(SUPPLIED DATA begins)
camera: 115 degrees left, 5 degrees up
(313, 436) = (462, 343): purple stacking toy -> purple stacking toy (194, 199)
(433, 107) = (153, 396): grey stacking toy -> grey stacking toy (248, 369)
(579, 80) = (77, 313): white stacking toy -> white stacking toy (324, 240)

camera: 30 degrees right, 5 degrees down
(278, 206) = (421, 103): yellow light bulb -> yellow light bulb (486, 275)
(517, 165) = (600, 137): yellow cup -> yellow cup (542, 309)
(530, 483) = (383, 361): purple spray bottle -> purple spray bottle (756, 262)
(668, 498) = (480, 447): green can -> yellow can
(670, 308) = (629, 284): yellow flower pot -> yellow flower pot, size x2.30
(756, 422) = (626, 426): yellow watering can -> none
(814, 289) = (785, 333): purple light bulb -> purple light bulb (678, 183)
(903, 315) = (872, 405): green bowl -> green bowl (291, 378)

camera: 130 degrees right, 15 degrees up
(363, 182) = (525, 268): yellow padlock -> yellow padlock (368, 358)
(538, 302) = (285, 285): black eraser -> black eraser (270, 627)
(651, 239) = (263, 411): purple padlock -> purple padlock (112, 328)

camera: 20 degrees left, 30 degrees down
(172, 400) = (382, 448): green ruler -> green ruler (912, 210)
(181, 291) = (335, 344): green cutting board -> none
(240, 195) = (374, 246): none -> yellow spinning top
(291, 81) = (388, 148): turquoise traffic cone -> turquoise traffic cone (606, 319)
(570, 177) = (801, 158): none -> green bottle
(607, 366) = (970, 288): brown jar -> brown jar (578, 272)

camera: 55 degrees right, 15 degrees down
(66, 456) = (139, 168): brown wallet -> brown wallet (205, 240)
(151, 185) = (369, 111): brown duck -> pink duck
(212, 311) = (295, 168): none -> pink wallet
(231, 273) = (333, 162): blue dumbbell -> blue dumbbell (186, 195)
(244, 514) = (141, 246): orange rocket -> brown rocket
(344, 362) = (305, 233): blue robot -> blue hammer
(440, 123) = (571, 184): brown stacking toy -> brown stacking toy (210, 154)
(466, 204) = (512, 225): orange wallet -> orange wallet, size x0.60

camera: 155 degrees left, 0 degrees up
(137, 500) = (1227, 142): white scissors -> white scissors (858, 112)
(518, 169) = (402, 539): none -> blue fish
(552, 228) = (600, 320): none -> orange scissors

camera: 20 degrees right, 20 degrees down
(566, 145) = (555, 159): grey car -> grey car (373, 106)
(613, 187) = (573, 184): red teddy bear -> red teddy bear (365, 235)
(SUPPLIED DATA ends)
PROBLEM TO SOLVE> All of the material, start to finish, should be retyped exactly.

YOUR RESPONSE>
camera: 115 degrees left, 5 degrees up
(313, 436) = (462, 343): purple stacking toy -> purple stacking toy (194, 199)
(433, 107) = (153, 396): grey stacking toy -> grey stacking toy (248, 369)
(579, 80) = (77, 313): white stacking toy -> white stacking toy (324, 240)

camera: 30 degrees right, 5 degrees down
(278, 206) = (421, 103): yellow light bulb -> yellow light bulb (486, 275)
(517, 165) = (600, 137): yellow cup -> yellow cup (542, 309)
(530, 483) = (383, 361): purple spray bottle -> purple spray bottle (756, 262)
(668, 498) = (480, 447): green can -> yellow can
(670, 308) = (629, 284): yellow flower pot -> yellow flower pot, size x2.30
(756, 422) = (626, 426): yellow watering can -> none
(814, 289) = (785, 333): purple light bulb -> purple light bulb (678, 183)
(903, 315) = (872, 405): green bowl -> green bowl (291, 378)

camera: 130 degrees right, 15 degrees up
(363, 182) = (525, 268): yellow padlock -> yellow padlock (368, 358)
(538, 302) = (285, 285): black eraser -> black eraser (270, 627)
(651, 239) = (263, 411): purple padlock -> purple padlock (112, 328)

camera: 20 degrees left, 30 degrees down
(172, 400) = (382, 448): green ruler -> green ruler (912, 210)
(181, 291) = (335, 344): green cutting board -> none
(240, 195) = (374, 246): none -> yellow spinning top
(291, 81) = (388, 148): turquoise traffic cone -> turquoise traffic cone (606, 319)
(570, 177) = (801, 158): none -> green bottle
(607, 366) = (970, 288): brown jar -> brown jar (578, 272)

camera: 55 degrees right, 15 degrees down
(66, 456) = (139, 168): brown wallet -> brown wallet (205, 240)
(151, 185) = (369, 111): brown duck -> pink duck
(212, 311) = (295, 168): none -> pink wallet
(231, 273) = (333, 162): blue dumbbell -> blue dumbbell (186, 195)
(244, 514) = (141, 246): orange rocket -> brown rocket
(344, 362) = (305, 233): blue robot -> blue hammer
(440, 123) = (571, 184): brown stacking toy -> brown stacking toy (210, 154)
(466, 204) = (512, 225): orange wallet -> orange wallet, size x0.60

camera: 155 degrees left, 0 degrees up
(137, 500) = (1227, 142): white scissors -> white scissors (858, 112)
(518, 169) = (402, 539): none -> blue fish
(552, 228) = (600, 320): none -> orange scissors

camera: 20 degrees right, 20 degrees down
(566, 145) = (555, 159): grey car -> grey car (373, 106)
(613, 187) = (573, 184): red teddy bear -> red teddy bear (365, 235)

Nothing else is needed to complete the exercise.